*** Opening of Material shown ***
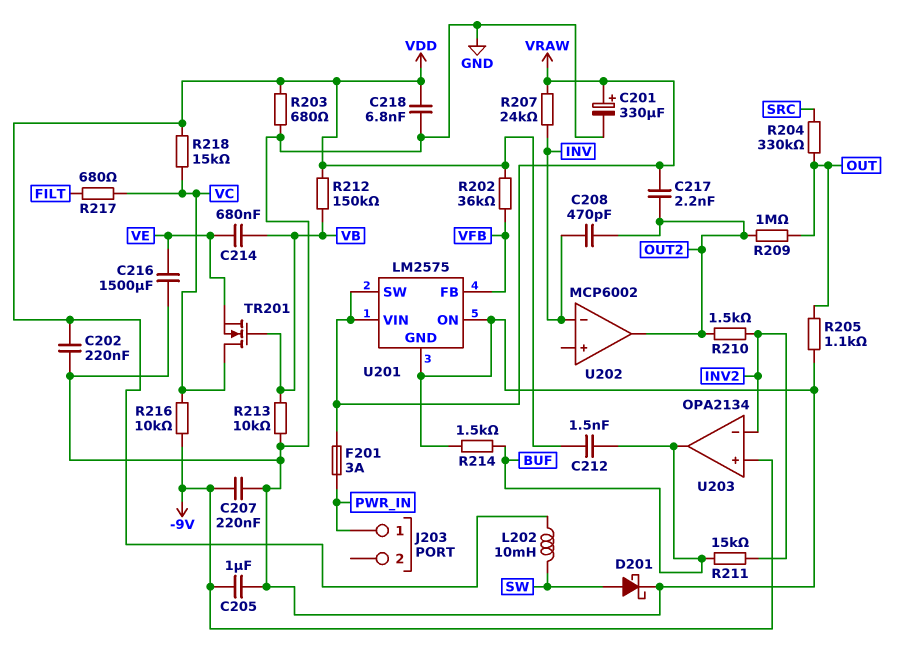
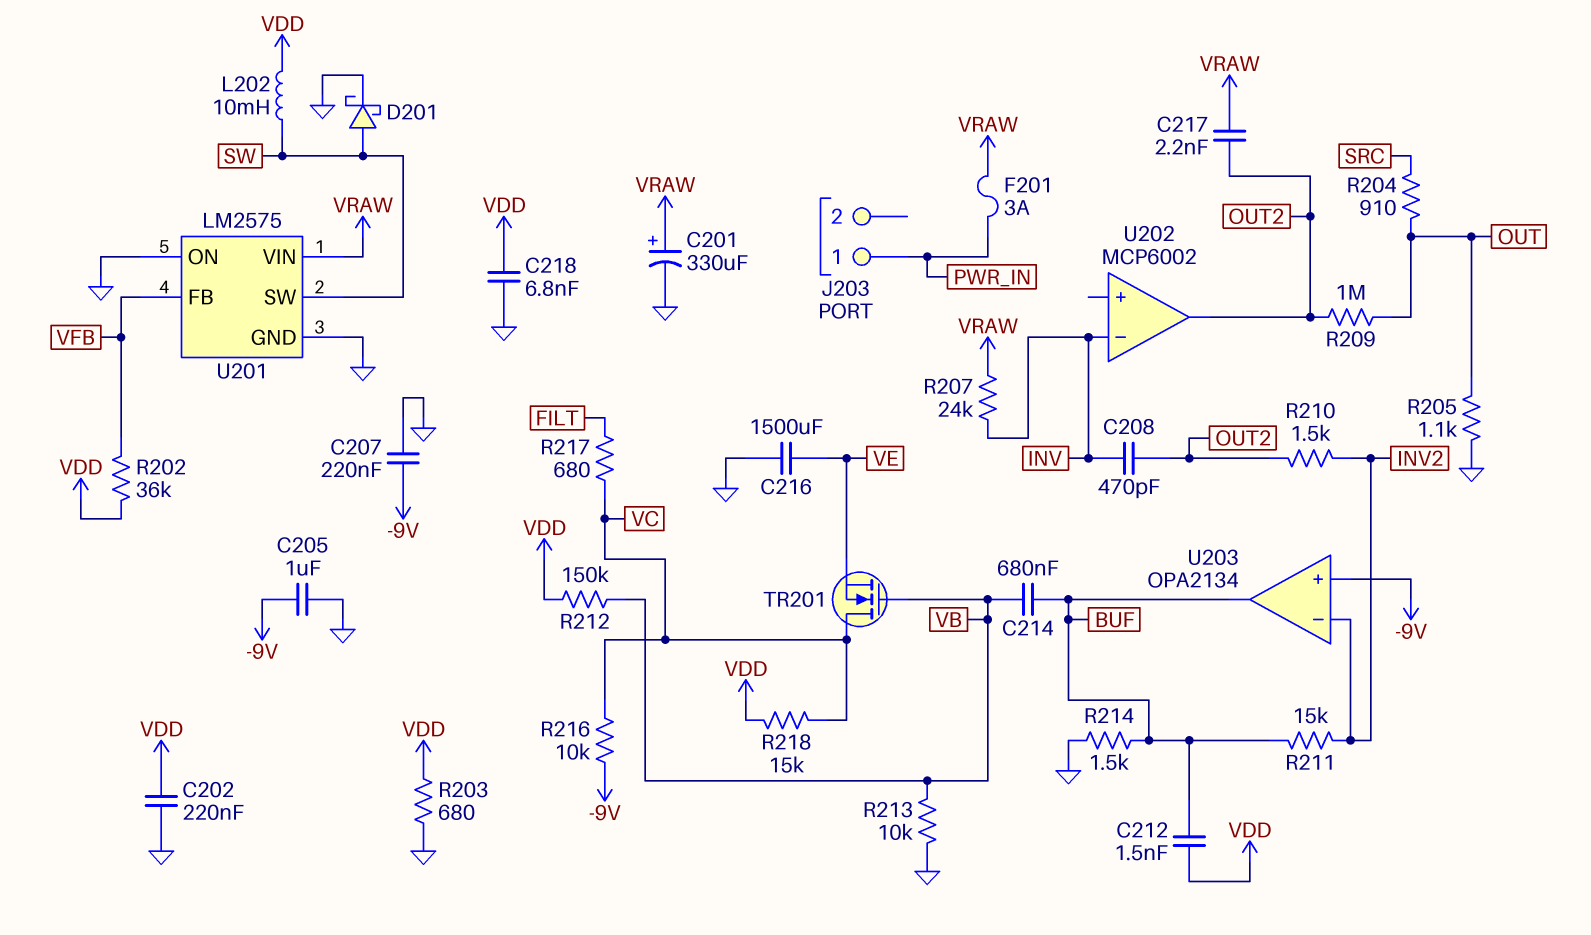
C214: 680nF (VB, VE) -> 680nF (BUF, VB)
R204: 330k (OUT, SRC) -> 910 (OUT, SRC)
U201 pin SW: VRAW -> SW

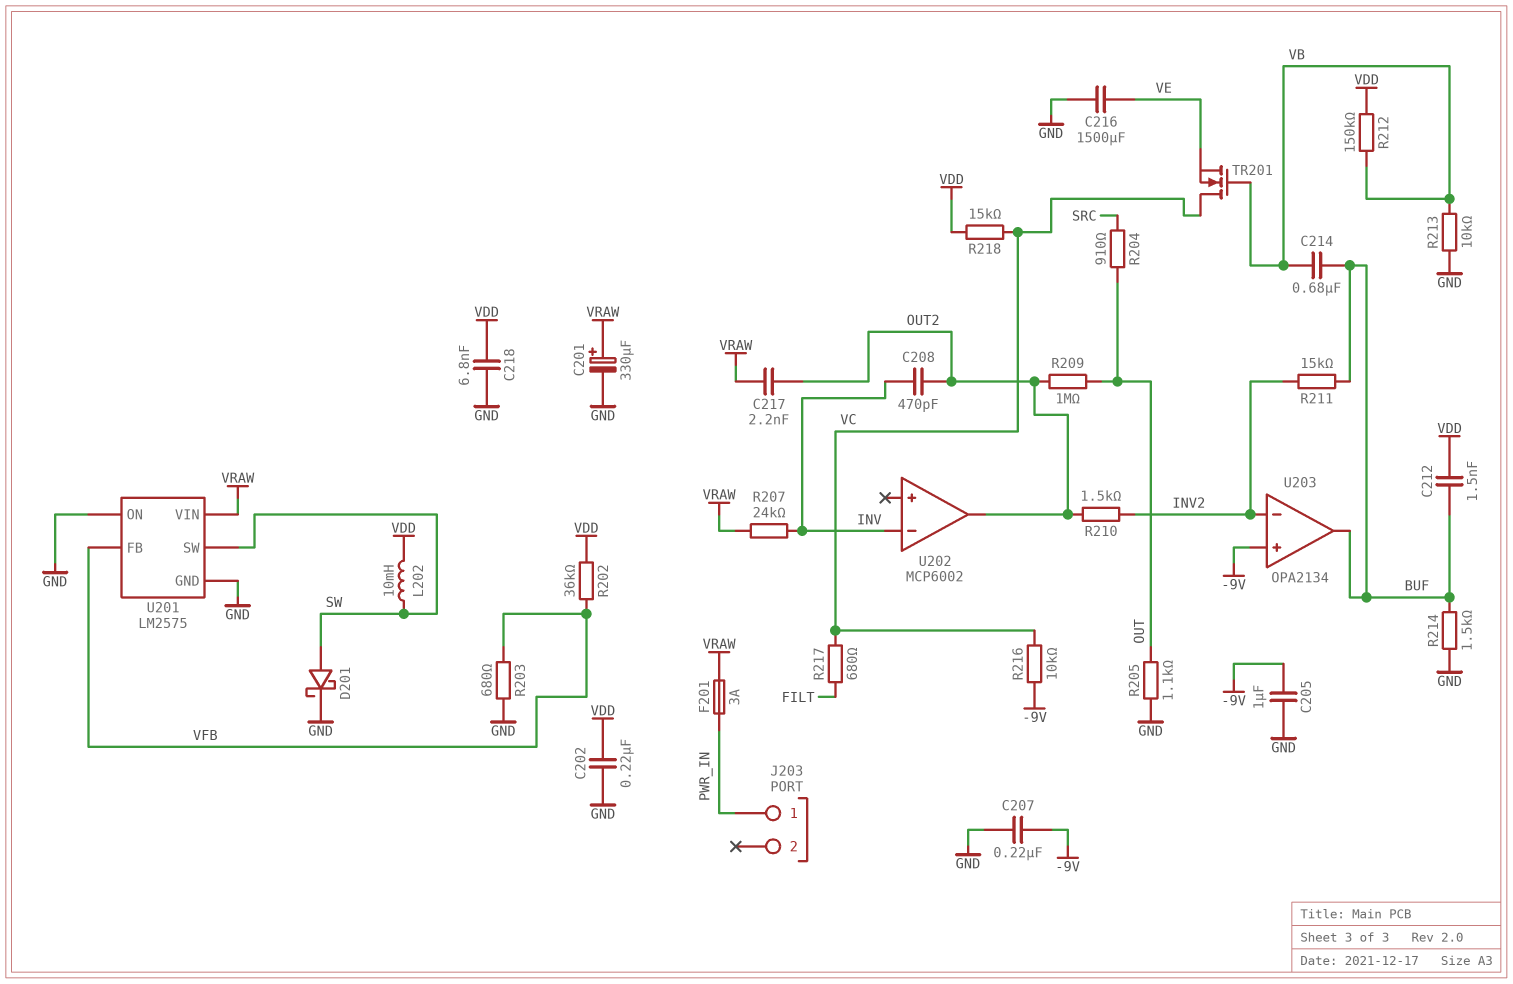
R203: 680 (GND, VDD) -> 680 (GND, VFB)

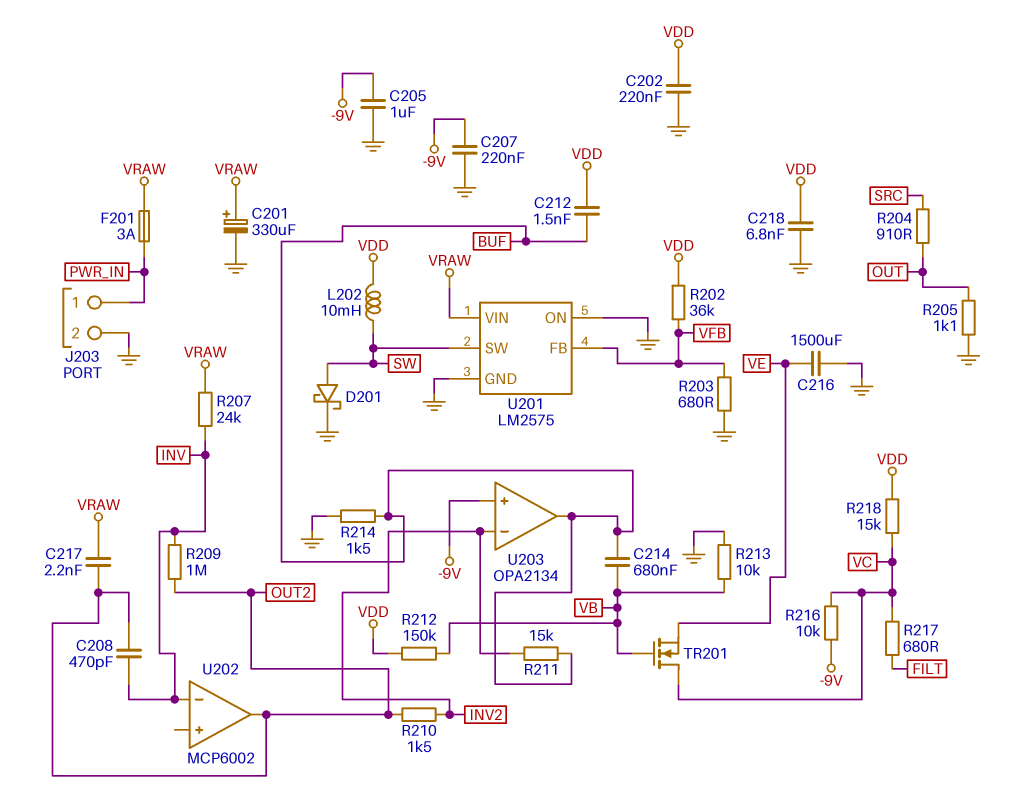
J203 pin 2: none -> GND
R209: 1M (OUT, OUT2) -> 1M (INV, OUT2)

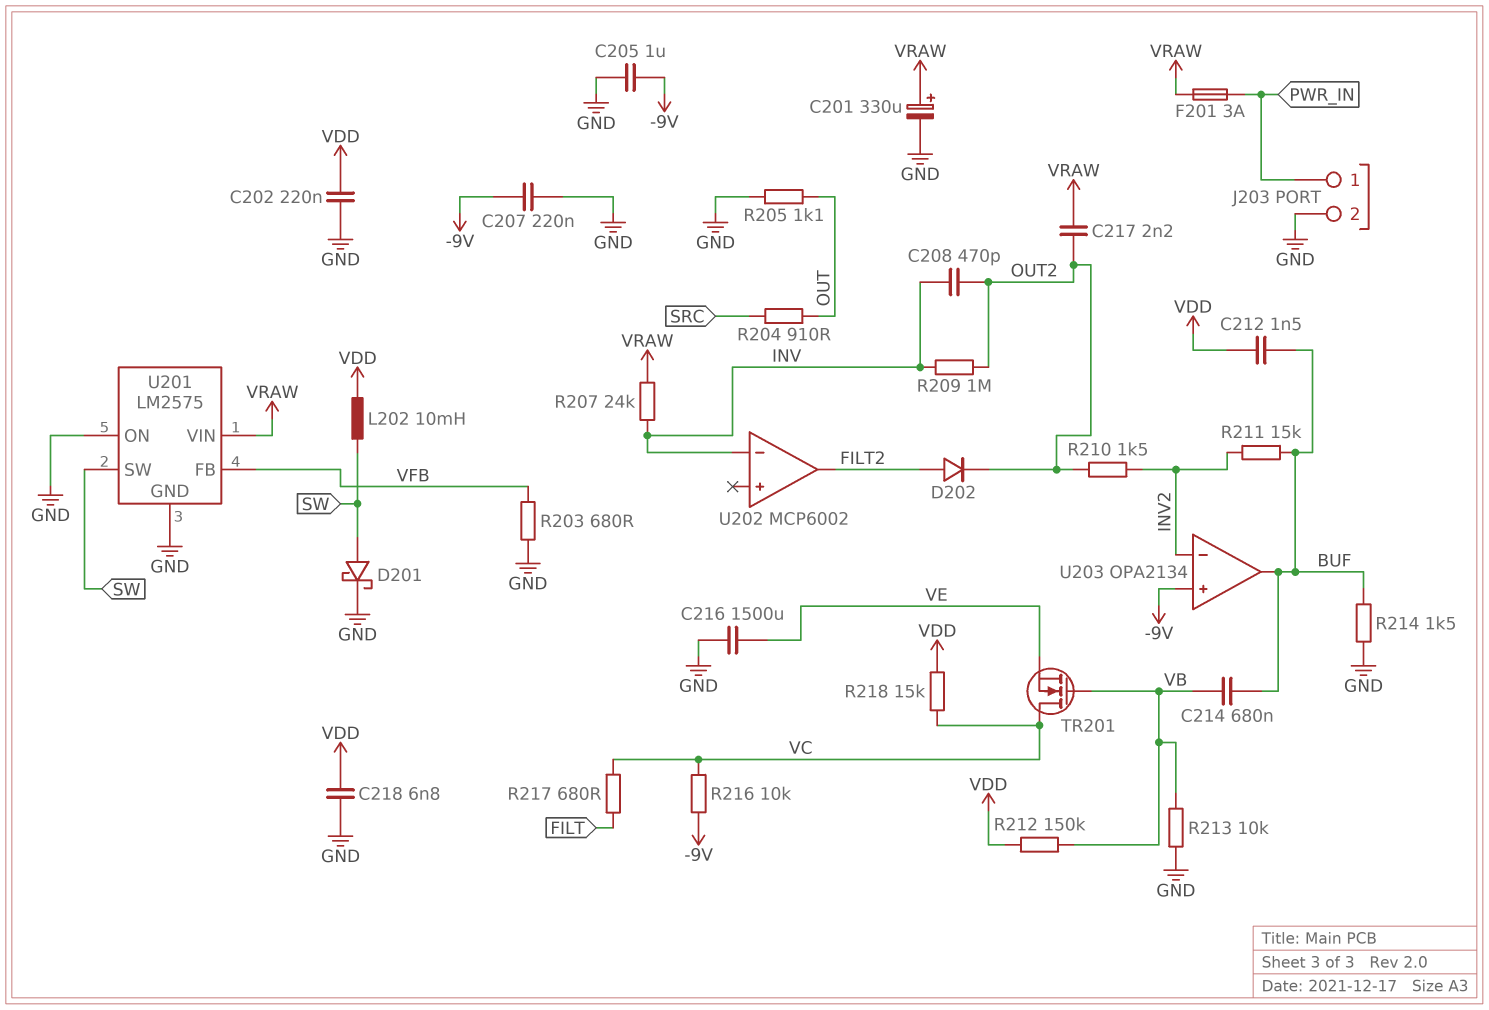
D202: none -> diode (A FILT2, K OUT2)
R202: 36k (VDD, VFB) -> none
U202 pin out: OUT2 -> FILT2

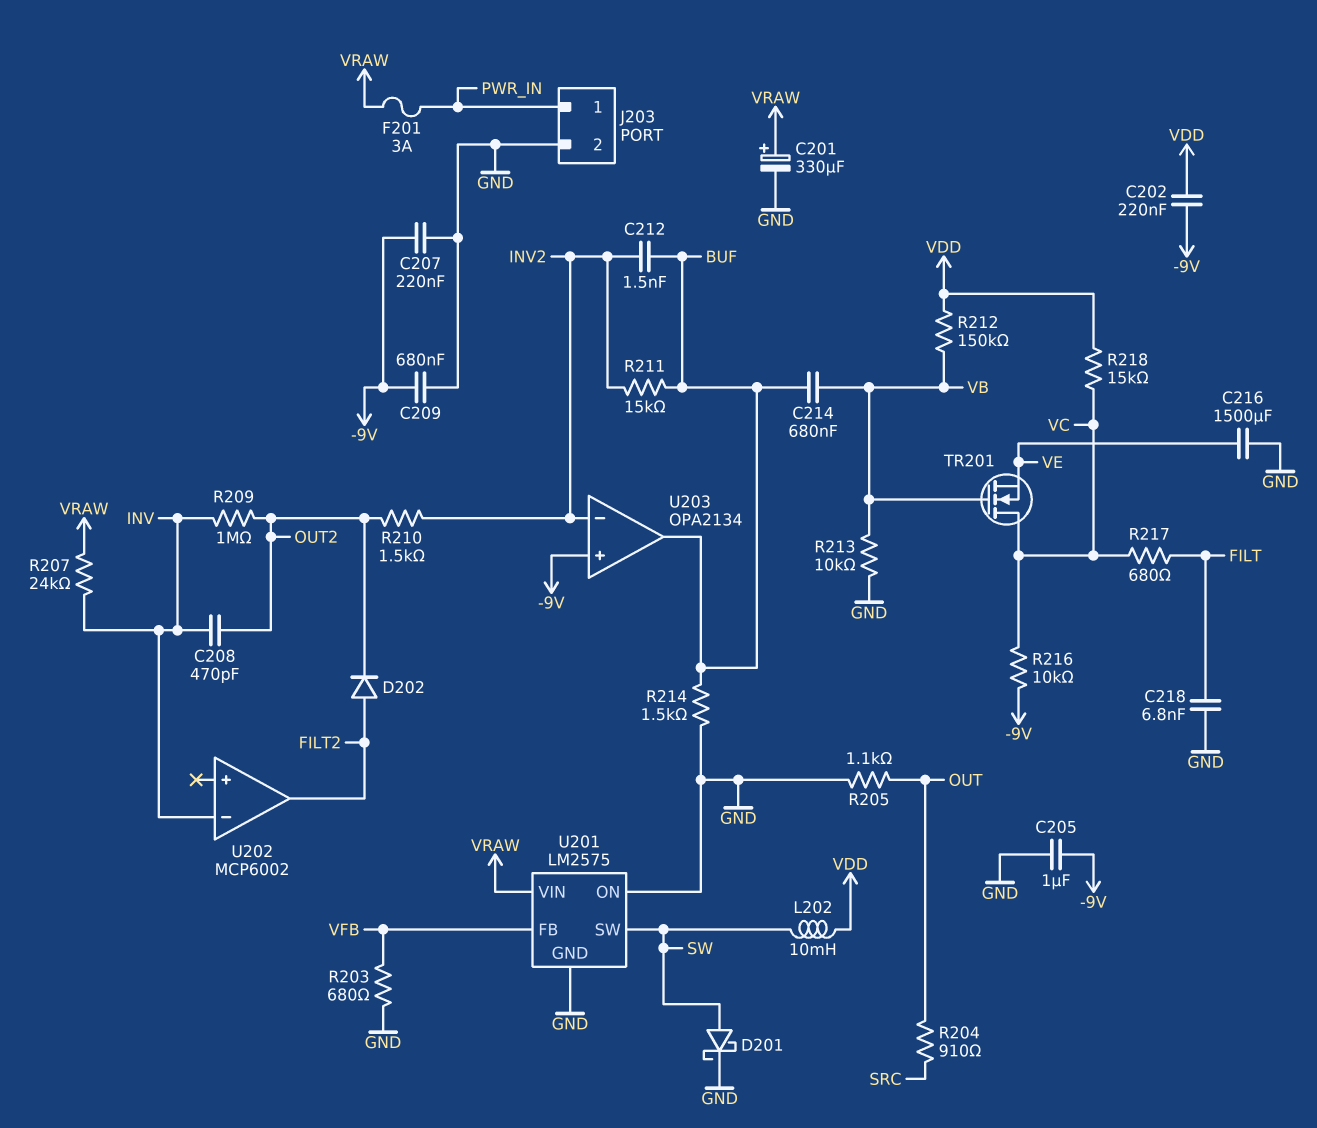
C202: 220nF (GND, VDD) -> 220nF (-9V, VDD)
C209: none -> 680nF (-9V, GND)
C212: 1.5nF (BUF, VDD) -> 1.5nF (BUF, INV2)
C217: 2.2nF (OUT2, VRAW) -> none
C218: 6.8nF (GND, VDD) -> 6.8nF (FILT, GND)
*** Close of Material shown ***
Without including any pictures, output all the entries above exactly.

C214: 680nF (VB, VE) -> 680nF (BUF, VB)
R204: 330k (OUT, SRC) -> 910 (OUT, SRC)
U201 pin SW: VRAW -> SW

R203: 680 (GND, VDD) -> 680 (GND, VFB)

J203 pin 2: none -> GND
R209: 1M (OUT, OUT2) -> 1M (INV, OUT2)

D202: none -> diode (A FILT2, K OUT2)
R202: 36k (VDD, VFB) -> none
U202 pin out: OUT2 -> FILT2

C202: 220nF (GND, VDD) -> 220nF (-9V, VDD)
C209: none -> 680nF (-9V, GND)
C212: 1.5nF (BUF, VDD) -> 1.5nF (BUF, INV2)
C217: 2.2nF (OUT2, VRAW) -> none
C218: 6.8nF (GND, VDD) -> 6.8nF (FILT, GND)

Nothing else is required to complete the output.